BEGIN Raw data
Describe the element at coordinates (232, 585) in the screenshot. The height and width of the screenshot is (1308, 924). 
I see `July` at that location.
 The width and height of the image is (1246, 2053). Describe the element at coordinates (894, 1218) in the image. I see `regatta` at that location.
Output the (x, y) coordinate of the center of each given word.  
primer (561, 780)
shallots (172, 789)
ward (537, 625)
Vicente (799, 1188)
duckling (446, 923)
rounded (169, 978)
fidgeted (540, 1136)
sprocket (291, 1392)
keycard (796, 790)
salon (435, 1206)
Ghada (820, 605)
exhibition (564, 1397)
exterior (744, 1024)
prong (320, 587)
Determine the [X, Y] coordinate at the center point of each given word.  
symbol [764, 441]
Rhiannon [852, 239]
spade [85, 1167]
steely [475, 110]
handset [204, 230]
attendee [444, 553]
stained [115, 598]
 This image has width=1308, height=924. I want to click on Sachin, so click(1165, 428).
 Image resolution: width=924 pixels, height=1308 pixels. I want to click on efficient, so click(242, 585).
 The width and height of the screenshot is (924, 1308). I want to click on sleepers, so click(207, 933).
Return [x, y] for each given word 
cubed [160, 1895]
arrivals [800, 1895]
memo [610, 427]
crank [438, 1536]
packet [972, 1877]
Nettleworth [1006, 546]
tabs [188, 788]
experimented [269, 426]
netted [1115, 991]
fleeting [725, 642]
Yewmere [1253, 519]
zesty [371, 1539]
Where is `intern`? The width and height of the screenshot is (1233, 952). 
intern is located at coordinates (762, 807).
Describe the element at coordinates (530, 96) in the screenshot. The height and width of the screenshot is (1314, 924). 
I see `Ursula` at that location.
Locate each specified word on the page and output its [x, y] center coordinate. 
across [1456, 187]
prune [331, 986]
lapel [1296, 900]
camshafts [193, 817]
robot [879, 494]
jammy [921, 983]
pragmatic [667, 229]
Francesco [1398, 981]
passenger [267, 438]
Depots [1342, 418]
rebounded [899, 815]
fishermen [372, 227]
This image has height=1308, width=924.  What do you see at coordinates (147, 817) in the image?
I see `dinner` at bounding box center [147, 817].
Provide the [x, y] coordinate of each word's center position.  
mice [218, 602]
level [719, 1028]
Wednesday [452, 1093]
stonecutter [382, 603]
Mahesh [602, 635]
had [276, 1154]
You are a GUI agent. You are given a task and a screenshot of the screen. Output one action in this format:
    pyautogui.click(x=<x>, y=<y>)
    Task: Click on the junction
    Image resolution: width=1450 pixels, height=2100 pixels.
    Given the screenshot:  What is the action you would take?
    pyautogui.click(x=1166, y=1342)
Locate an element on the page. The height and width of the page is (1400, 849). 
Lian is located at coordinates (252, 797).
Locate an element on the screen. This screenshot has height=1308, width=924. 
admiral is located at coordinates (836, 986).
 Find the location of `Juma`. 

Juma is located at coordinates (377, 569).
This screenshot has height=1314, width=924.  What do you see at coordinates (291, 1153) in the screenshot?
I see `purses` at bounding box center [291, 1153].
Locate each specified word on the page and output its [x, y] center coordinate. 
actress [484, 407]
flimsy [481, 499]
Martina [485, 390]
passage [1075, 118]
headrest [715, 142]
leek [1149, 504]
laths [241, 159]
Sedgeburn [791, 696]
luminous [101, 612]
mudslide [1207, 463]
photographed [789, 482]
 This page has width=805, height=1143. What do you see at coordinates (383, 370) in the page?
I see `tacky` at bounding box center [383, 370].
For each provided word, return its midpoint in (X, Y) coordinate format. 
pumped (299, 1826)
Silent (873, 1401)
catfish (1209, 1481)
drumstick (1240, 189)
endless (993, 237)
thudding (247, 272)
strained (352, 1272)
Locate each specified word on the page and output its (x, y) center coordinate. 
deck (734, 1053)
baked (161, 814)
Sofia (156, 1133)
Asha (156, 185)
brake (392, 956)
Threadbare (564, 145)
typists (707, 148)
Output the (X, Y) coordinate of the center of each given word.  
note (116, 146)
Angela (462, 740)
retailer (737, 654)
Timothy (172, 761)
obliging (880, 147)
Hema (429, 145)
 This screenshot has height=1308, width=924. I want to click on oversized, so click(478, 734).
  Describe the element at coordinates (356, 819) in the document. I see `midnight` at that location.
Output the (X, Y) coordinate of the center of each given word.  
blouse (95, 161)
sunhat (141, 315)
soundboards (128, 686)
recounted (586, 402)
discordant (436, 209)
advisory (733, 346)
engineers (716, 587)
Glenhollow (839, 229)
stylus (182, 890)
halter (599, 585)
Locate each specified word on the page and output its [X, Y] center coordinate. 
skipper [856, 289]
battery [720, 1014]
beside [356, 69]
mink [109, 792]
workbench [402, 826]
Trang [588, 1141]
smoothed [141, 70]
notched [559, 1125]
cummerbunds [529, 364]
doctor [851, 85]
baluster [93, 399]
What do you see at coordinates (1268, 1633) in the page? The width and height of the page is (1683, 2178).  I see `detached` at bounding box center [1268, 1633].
END Raw data
Reproduce every one of the rows above, word for word, with no changes.

Describe the element at coordinates (232, 585) in the screenshot. The height and width of the screenshot is (1308, 924). 
I see `July` at that location.
 The width and height of the image is (1246, 2053). Describe the element at coordinates (894, 1218) in the image. I see `regatta` at that location.
Output the (x, y) coordinate of the center of each given word.  
primer (561, 780)
shallots (172, 789)
ward (537, 625)
Vicente (799, 1188)
duckling (446, 923)
rounded (169, 978)
fidgeted (540, 1136)
sprocket (291, 1392)
keycard (796, 790)
salon (435, 1206)
Ghada (820, 605)
exhibition (564, 1397)
exterior (744, 1024)
prong (320, 587)
Determine the [X, Y] coordinate at the center point of each given word.  
symbol [764, 441]
Rhiannon [852, 239]
spade [85, 1167]
steely [475, 110]
handset [204, 230]
attendee [444, 553]
stained [115, 598]
 This image has width=1308, height=924. I want to click on Sachin, so click(1165, 428).
 Image resolution: width=924 pixels, height=1308 pixels. I want to click on efficient, so click(242, 585).
 The width and height of the screenshot is (924, 1308). I want to click on sleepers, so click(207, 933).
Return [x, y] for each given word 
cubed [160, 1895]
arrivals [800, 1895]
memo [610, 427]
crank [438, 1536]
packet [972, 1877]
Nettleworth [1006, 546]
tabs [188, 788]
experimented [269, 426]
netted [1115, 991]
fleeting [725, 642]
Yewmere [1253, 519]
zesty [371, 1539]
Where is `intern`? The width and height of the screenshot is (1233, 952). 
intern is located at coordinates (762, 807).
Describe the element at coordinates (530, 96) in the screenshot. The height and width of the screenshot is (1314, 924). 
I see `Ursula` at that location.
Locate each specified word on the page and output its [x, y] center coordinate. 
across [1456, 187]
prune [331, 986]
lapel [1296, 900]
camshafts [193, 817]
robot [879, 494]
jammy [921, 983]
pragmatic [667, 229]
Francesco [1398, 981]
passenger [267, 438]
Depots [1342, 418]
rebounded [899, 815]
fishermen [372, 227]
This image has height=1308, width=924.  What do you see at coordinates (147, 817) in the image?
I see `dinner` at bounding box center [147, 817].
Provide the [x, y] coordinate of each word's center position.  
mice [218, 602]
level [719, 1028]
Wednesday [452, 1093]
stonecutter [382, 603]
Mahesh [602, 635]
had [276, 1154]
You are a GUI agent. You are given a task and a screenshot of the screen. Output one action in this format:
    pyautogui.click(x=<x>, y=<y>)
    Task: Click on the junction
    Image resolution: width=1450 pixels, height=2100 pixels.
    Given the screenshot:  What is the action you would take?
    pyautogui.click(x=1166, y=1342)
Locate an element on the page. The height and width of the page is (1400, 849). 
Lian is located at coordinates (252, 797).
Locate an element on the screen. This screenshot has height=1308, width=924. 
admiral is located at coordinates (836, 986).
 Find the location of `Juma`. 

Juma is located at coordinates (377, 569).
This screenshot has height=1314, width=924.  What do you see at coordinates (291, 1153) in the screenshot?
I see `purses` at bounding box center [291, 1153].
Locate each specified word on the page and output its [x, y] center coordinate. 
actress [484, 407]
flimsy [481, 499]
Martina [485, 390]
passage [1075, 118]
headrest [715, 142]
leek [1149, 504]
laths [241, 159]
Sedgeburn [791, 696]
luminous [101, 612]
mudslide [1207, 463]
photographed [789, 482]
 This page has width=805, height=1143. What do you see at coordinates (383, 370) in the page?
I see `tacky` at bounding box center [383, 370].
For each provided word, return its midpoint in (X, Y) coordinate format. 
pumped (299, 1826)
Silent (873, 1401)
catfish (1209, 1481)
drumstick (1240, 189)
endless (993, 237)
thudding (247, 272)
strained (352, 1272)
Locate each specified word on the page and output its (x, y) center coordinate. 
deck (734, 1053)
baked (161, 814)
Sofia (156, 1133)
Asha (156, 185)
brake (392, 956)
Threadbare (564, 145)
typists (707, 148)
Output the (X, Y) coordinate of the center of each given word.  
note (116, 146)
Angela (462, 740)
retailer (737, 654)
Timothy (172, 761)
obliging (880, 147)
Hema (429, 145)
 This screenshot has height=1308, width=924. I want to click on oversized, so click(478, 734).
  Describe the element at coordinates (356, 819) in the document. I see `midnight` at that location.
Output the (X, Y) coordinate of the center of each given word.  
blouse (95, 161)
sunhat (141, 315)
soundboards (128, 686)
recounted (586, 402)
discordant (436, 209)
advisory (733, 346)
engineers (716, 587)
Glenhollow (839, 229)
stylus (182, 890)
halter (599, 585)
Locate each specified word on the page and output its [X, Y] center coordinate. 
skipper [856, 289]
battery [720, 1014]
beside [356, 69]
mink [109, 792]
workbench [402, 826]
Trang [588, 1141]
smoothed [141, 70]
notched [559, 1125]
cummerbunds [529, 364]
doctor [851, 85]
baluster [93, 399]
What do you see at coordinates (1268, 1633) in the page? The width and height of the page is (1683, 2178).  I see `detached` at bounding box center [1268, 1633].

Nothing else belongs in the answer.